## Task brief:
Only the pictures are to be left out; write out the rest of the data exactly.

━━━ Input

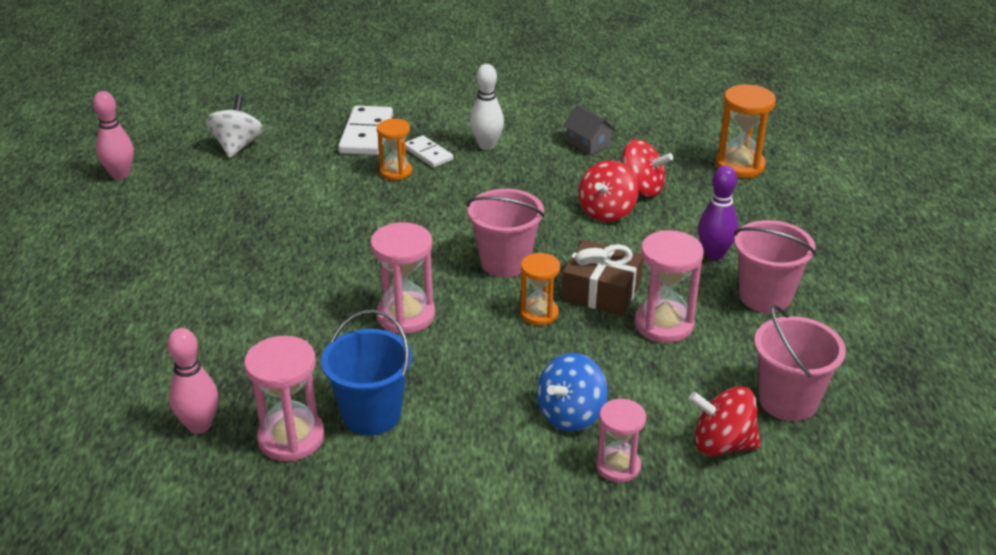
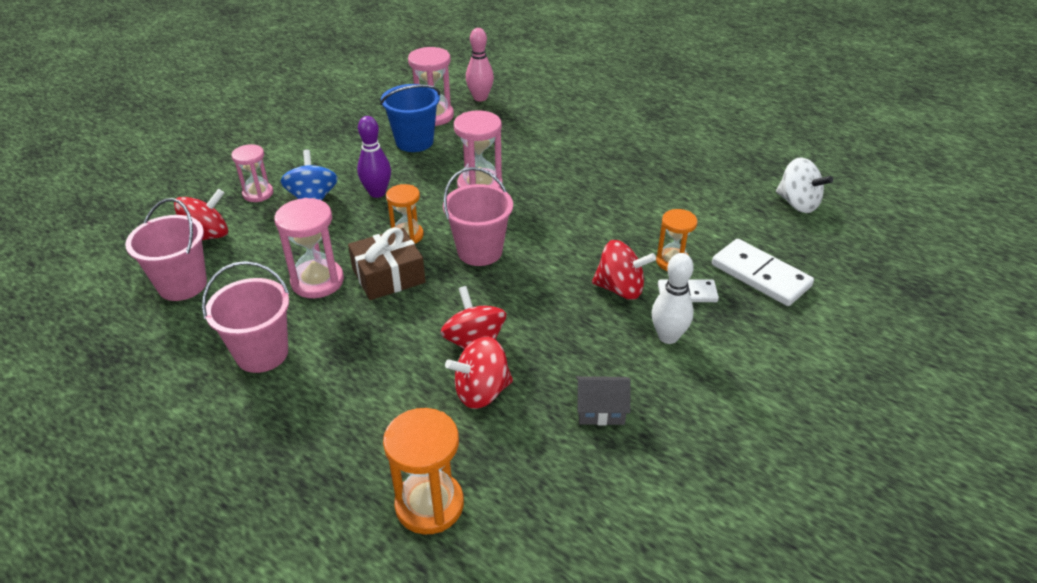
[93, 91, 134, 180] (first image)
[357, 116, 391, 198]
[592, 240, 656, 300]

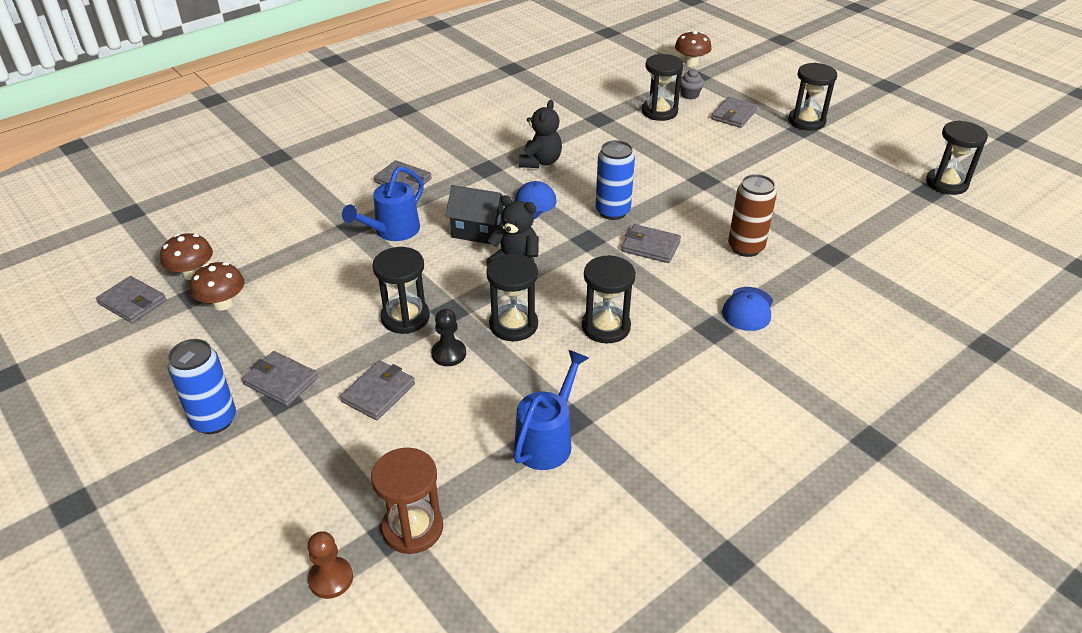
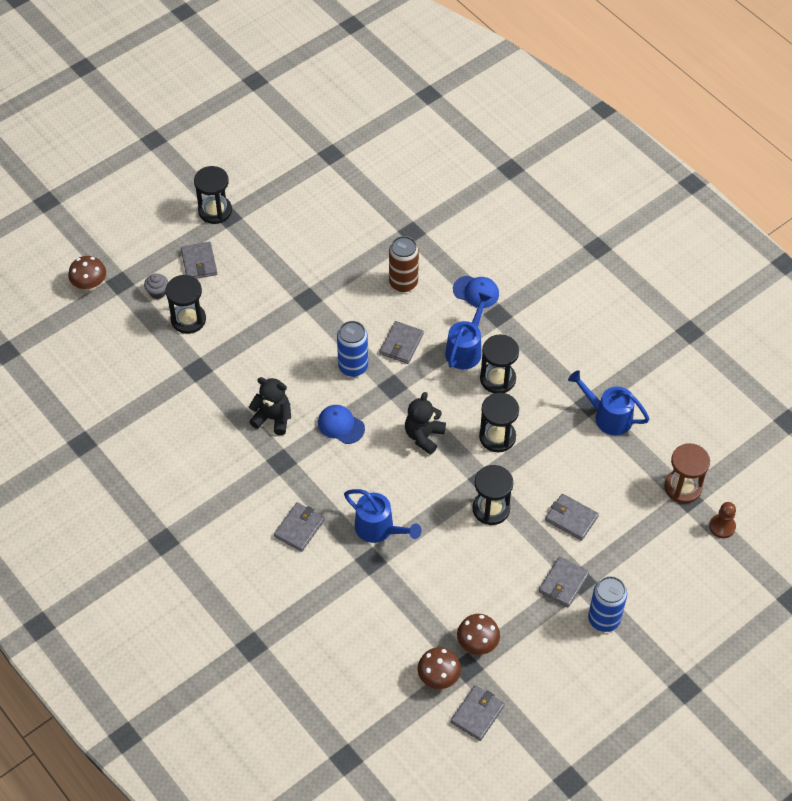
[431, 309, 466, 366] (first image)
[445, 185, 504, 245] (first image)
[181, 242, 217, 279]
[926, 120, 988, 195] (first image)
[445, 292, 492, 369]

━━━━━━

## Solution:
[93, 91, 134, 180] (first image)
[357, 116, 391, 198]
[592, 240, 656, 300]

[431, 309, 466, 366] (first image)
[445, 185, 504, 245] (first image)
[181, 242, 217, 279]
[926, 120, 988, 195] (first image)
[445, 292, 492, 369]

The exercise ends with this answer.